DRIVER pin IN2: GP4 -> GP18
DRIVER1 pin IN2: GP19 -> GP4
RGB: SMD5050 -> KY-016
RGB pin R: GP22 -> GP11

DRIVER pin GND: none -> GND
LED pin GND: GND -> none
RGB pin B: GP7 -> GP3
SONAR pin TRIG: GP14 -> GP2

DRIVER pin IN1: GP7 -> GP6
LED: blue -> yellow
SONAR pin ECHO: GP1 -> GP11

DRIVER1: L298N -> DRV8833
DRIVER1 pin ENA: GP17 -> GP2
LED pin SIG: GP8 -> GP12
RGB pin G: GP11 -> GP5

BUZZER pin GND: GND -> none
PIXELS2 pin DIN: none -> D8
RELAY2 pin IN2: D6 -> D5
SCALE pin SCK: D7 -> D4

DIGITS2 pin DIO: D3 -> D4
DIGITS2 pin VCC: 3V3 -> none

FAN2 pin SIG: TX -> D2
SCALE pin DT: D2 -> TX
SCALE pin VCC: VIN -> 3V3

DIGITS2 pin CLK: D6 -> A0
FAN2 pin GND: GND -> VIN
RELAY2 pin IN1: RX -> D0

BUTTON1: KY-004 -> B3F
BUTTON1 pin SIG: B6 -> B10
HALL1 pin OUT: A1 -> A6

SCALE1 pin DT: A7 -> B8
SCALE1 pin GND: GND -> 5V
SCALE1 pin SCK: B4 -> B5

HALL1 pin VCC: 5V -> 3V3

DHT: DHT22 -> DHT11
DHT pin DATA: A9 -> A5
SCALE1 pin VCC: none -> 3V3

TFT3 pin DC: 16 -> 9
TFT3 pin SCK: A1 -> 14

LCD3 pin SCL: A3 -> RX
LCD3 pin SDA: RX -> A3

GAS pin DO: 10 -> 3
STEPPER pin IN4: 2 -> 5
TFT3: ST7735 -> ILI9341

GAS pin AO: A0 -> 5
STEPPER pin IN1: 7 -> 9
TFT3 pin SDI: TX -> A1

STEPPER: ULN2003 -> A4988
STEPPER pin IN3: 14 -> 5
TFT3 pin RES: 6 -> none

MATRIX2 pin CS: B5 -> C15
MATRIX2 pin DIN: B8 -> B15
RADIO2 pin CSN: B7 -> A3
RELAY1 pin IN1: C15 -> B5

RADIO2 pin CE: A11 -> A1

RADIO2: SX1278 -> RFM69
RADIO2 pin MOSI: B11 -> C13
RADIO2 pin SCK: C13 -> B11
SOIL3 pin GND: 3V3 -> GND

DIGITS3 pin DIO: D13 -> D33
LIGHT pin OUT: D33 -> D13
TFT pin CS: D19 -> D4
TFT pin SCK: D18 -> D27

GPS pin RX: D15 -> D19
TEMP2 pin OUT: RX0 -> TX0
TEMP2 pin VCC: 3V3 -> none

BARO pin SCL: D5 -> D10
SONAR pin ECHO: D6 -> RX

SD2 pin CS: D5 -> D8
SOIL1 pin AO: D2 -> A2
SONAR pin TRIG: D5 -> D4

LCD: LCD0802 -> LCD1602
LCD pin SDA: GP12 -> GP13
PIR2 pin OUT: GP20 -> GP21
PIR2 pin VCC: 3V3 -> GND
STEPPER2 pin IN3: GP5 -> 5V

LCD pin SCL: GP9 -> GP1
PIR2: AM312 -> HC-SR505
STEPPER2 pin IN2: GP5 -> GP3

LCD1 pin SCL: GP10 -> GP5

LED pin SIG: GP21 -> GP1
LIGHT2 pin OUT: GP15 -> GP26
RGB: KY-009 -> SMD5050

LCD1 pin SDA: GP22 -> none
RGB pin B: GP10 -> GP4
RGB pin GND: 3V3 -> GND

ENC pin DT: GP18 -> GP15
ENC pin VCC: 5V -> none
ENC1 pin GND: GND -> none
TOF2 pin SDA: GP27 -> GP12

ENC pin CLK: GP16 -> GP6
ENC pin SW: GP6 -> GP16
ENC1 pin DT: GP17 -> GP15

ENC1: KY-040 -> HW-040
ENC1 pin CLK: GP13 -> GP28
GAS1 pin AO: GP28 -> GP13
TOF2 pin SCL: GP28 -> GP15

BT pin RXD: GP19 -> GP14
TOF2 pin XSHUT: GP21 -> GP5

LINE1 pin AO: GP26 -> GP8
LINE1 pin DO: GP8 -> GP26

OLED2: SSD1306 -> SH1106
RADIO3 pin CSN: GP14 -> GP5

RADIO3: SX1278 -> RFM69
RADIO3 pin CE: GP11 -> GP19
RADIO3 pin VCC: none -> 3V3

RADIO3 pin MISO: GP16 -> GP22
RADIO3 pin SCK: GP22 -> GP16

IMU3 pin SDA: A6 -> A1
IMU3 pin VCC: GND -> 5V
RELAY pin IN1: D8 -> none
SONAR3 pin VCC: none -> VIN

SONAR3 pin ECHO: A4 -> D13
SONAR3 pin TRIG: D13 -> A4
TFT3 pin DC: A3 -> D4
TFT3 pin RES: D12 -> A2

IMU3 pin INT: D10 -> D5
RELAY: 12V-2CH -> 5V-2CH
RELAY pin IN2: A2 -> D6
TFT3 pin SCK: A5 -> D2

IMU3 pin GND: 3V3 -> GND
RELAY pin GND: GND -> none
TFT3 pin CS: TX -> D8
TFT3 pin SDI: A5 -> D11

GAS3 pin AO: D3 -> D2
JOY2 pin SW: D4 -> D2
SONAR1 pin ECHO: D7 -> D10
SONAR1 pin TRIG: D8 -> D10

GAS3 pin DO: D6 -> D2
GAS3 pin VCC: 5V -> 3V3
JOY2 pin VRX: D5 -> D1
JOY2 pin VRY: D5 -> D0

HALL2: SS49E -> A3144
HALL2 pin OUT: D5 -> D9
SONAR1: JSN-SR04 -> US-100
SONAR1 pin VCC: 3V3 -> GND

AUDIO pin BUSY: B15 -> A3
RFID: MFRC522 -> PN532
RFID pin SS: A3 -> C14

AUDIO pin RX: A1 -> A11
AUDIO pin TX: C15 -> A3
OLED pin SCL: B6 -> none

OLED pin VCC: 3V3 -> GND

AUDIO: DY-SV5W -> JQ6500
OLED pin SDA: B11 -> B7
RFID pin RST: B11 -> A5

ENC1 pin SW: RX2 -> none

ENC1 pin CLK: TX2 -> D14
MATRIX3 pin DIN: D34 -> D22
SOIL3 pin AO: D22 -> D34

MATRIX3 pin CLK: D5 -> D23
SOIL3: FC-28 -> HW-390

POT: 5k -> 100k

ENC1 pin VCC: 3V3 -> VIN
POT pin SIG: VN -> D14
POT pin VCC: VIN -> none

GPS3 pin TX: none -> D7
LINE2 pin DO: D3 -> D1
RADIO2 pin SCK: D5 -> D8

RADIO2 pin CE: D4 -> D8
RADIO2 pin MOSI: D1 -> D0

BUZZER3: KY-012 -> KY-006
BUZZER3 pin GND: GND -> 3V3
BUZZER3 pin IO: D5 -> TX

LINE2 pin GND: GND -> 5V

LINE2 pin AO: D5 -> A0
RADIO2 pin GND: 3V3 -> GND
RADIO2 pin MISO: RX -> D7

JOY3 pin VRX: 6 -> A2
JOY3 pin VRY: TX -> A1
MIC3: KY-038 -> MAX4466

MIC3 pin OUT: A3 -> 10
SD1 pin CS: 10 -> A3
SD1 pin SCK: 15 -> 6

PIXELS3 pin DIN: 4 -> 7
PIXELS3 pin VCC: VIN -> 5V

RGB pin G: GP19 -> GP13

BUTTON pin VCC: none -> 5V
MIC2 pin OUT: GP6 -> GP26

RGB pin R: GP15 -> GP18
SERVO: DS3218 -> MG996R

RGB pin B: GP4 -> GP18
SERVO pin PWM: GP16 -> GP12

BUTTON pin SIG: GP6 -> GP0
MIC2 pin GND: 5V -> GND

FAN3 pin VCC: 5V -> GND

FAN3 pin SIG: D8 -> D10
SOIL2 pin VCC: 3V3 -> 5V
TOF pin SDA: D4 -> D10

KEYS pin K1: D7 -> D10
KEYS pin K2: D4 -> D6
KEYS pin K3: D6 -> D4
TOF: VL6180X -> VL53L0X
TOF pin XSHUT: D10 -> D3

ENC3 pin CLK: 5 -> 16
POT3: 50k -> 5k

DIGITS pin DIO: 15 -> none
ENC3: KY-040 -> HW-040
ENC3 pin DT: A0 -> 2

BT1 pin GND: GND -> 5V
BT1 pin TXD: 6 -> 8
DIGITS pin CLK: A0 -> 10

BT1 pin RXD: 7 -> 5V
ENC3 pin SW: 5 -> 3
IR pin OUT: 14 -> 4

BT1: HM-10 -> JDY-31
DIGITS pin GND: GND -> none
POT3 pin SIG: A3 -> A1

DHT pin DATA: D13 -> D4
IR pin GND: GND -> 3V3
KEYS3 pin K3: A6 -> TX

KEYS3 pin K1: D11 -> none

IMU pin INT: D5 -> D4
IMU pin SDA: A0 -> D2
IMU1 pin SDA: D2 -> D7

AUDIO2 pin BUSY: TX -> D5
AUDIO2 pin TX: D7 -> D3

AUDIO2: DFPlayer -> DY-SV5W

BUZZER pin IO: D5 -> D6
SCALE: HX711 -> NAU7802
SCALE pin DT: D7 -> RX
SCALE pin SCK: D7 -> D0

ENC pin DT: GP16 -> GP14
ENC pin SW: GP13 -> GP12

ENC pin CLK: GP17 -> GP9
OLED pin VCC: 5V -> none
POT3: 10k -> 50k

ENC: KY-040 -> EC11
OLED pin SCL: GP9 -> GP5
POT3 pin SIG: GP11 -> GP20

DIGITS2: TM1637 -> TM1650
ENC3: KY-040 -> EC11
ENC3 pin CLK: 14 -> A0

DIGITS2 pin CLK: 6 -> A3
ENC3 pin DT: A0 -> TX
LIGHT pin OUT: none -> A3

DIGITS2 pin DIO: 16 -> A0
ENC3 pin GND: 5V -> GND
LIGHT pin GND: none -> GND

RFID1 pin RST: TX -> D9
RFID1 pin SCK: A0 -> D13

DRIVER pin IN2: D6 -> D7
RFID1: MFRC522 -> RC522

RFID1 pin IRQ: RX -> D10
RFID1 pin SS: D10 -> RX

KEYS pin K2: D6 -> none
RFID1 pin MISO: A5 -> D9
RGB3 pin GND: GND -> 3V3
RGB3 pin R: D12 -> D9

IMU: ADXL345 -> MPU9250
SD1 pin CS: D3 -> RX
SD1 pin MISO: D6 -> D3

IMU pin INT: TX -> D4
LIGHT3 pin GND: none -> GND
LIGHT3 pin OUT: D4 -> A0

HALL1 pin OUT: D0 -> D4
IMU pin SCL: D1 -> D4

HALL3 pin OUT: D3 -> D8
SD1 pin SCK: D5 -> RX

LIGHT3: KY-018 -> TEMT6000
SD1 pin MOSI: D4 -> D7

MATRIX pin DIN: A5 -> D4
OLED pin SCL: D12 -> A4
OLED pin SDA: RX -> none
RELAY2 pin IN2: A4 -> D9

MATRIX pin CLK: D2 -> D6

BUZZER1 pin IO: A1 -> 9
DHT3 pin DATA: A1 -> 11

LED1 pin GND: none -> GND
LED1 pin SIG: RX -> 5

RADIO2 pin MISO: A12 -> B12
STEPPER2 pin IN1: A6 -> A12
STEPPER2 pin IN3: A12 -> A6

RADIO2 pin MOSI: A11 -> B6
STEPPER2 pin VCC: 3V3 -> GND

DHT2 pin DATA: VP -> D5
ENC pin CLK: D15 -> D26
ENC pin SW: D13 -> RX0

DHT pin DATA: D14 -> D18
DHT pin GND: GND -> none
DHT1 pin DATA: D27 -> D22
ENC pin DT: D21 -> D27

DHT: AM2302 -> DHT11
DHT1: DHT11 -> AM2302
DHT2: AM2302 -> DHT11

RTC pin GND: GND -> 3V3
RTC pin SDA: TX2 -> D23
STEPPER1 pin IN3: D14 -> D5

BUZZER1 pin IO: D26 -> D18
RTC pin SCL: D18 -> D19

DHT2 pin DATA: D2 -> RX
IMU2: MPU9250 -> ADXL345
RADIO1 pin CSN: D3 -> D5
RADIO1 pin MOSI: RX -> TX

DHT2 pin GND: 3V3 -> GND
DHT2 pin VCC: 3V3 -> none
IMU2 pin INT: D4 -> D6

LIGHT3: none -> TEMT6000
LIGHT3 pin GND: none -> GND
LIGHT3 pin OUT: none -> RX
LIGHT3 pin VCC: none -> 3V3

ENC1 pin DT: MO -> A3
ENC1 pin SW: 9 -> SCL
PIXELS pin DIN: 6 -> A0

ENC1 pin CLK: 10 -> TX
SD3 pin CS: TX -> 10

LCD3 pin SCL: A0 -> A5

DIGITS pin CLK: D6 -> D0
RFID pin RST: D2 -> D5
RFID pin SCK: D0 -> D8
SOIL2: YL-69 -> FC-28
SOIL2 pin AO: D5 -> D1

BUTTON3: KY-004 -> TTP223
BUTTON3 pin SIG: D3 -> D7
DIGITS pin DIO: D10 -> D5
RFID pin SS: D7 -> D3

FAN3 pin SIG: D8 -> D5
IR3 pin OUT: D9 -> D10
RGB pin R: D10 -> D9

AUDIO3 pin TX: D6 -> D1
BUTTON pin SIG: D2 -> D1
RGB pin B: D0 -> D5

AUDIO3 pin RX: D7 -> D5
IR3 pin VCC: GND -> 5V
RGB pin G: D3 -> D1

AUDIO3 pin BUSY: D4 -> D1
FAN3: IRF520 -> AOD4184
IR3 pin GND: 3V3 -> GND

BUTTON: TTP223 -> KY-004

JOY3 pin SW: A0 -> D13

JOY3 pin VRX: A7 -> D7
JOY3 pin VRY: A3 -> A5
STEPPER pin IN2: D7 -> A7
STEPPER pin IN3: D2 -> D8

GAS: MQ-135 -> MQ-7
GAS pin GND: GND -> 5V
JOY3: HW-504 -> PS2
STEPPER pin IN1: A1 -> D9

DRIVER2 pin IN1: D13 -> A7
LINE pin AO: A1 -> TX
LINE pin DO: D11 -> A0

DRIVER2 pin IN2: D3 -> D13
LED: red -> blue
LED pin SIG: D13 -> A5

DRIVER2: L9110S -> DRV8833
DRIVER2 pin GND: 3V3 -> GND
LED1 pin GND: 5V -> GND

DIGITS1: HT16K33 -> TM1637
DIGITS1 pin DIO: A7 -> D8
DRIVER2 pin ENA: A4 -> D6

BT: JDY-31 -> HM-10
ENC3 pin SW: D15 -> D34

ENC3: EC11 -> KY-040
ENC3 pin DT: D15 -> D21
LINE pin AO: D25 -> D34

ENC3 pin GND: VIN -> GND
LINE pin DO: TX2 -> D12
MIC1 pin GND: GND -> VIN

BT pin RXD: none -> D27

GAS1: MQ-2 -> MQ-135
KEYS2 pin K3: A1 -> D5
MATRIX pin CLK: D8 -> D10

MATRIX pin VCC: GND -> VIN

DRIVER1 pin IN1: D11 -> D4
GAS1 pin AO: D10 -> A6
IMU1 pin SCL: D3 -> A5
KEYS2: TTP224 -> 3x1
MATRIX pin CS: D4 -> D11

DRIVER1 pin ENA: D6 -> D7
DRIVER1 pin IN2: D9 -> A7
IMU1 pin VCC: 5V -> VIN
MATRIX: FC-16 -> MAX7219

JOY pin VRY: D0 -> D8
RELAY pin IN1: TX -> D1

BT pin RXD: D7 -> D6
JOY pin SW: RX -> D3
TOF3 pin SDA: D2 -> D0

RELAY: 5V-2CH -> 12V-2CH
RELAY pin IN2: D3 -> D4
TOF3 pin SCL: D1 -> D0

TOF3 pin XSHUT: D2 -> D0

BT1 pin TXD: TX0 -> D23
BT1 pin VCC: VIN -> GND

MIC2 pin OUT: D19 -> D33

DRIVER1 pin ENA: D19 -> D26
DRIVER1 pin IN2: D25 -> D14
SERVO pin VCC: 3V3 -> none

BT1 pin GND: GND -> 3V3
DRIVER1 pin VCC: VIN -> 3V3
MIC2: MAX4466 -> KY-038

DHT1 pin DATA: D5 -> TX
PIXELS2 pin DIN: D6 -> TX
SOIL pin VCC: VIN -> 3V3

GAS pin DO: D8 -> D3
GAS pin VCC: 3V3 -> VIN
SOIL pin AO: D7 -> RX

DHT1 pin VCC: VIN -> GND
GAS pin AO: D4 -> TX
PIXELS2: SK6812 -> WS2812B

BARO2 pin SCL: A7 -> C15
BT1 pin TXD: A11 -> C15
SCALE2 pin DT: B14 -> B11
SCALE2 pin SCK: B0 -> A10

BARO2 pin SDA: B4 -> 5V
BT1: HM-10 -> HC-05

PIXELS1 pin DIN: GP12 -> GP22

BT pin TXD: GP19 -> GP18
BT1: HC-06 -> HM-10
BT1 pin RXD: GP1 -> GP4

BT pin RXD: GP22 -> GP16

=== What you have to do ===
Work out the number of lines in the entries above that hold the word "TRIG", giving the number without comment.

=== Solution ===
4